+++ DATA RECORDS +++
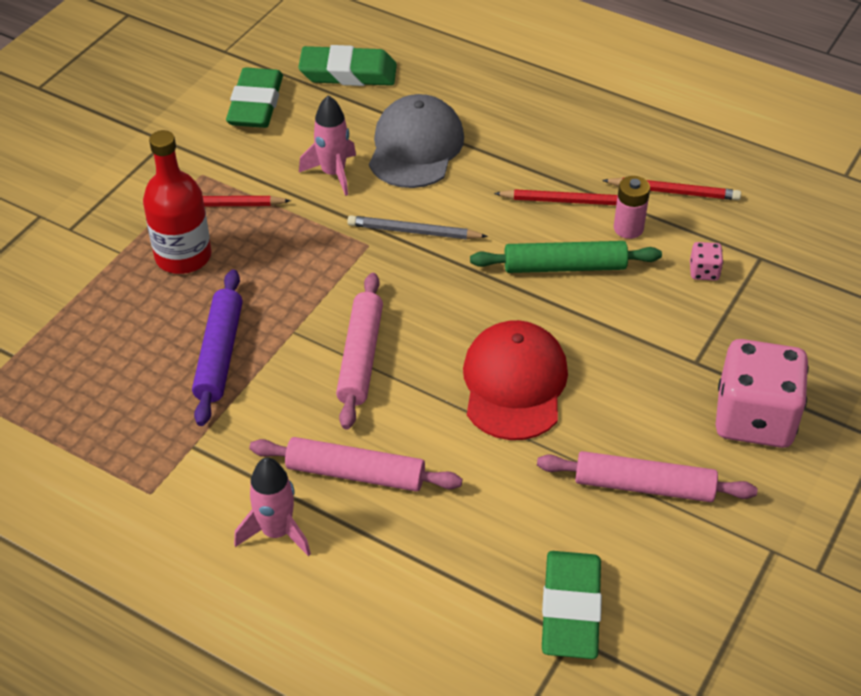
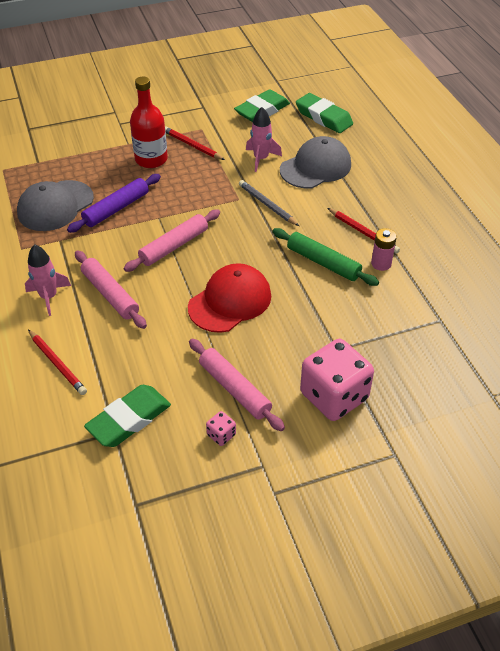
camera: 40 degrees right, 0 degrees up
(124, 403) = (55, 206): none -> grey cap
(674, 192) = (430, 260): red pencil -> red pencil (57, 364)
(704, 271) = (397, 308): pink dice -> pink dice (221, 435)

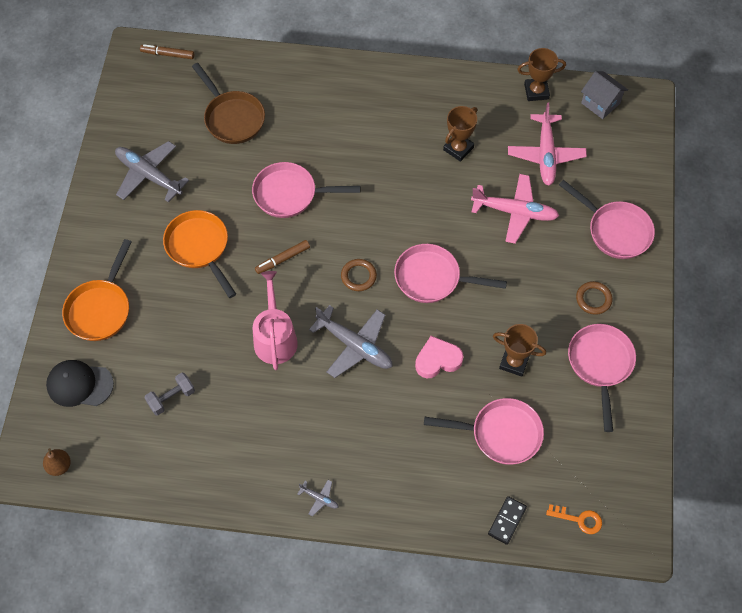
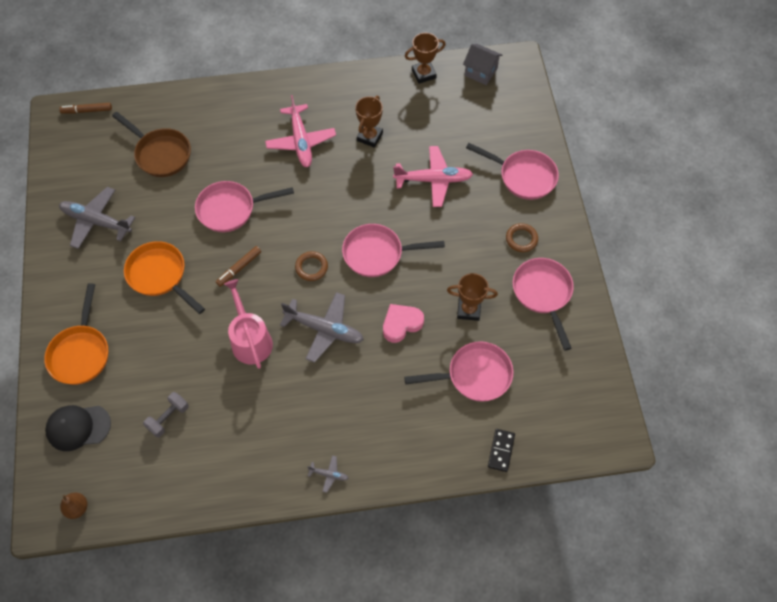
camera: 15 degrees left, 0 degrees up
(546, 154) = (446, 125): pink plane -> pink plane (301, 141)
(579, 519) = (563, 433): orange key -> none

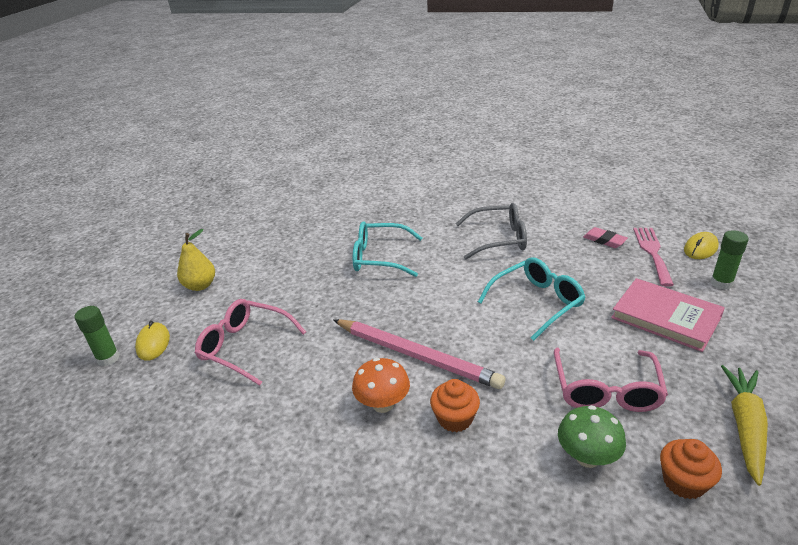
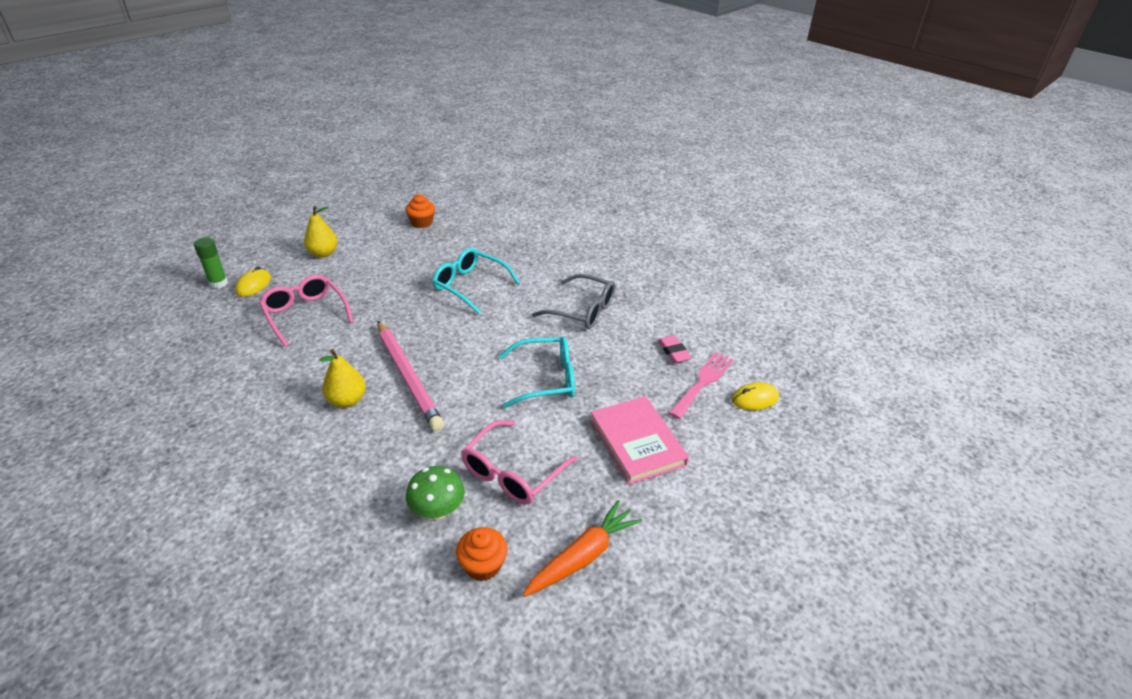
camera: 25 degrees right, 5 degrees up
(383, 404) = (347, 400): orange mushroom -> yellow pear
(455, 418) = (381, 435): orange cupcake -> orange cupcake (422, 222)
(721, 283) = (729, 438): green glue stick -> none
(745, 427) = (583, 556): yellow carrot -> orange carrot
+++
● **TASK INSTRUCTIONS**: Repeat, exactly and in full, every entry in the data, but not the pictures.

● **RESPONSE TO THIS EXERCISE**:
camera: 40 degrees right, 0 degrees up
(124, 403) = (55, 206): none -> grey cap
(674, 192) = (430, 260): red pencil -> red pencil (57, 364)
(704, 271) = (397, 308): pink dice -> pink dice (221, 435)

camera: 15 degrees left, 0 degrees up
(546, 154) = (446, 125): pink plane -> pink plane (301, 141)
(579, 519) = (563, 433): orange key -> none

camera: 25 degrees right, 5 degrees up
(383, 404) = (347, 400): orange mushroom -> yellow pear
(455, 418) = (381, 435): orange cupcake -> orange cupcake (422, 222)
(721, 283) = (729, 438): green glue stick -> none
(745, 427) = (583, 556): yellow carrot -> orange carrot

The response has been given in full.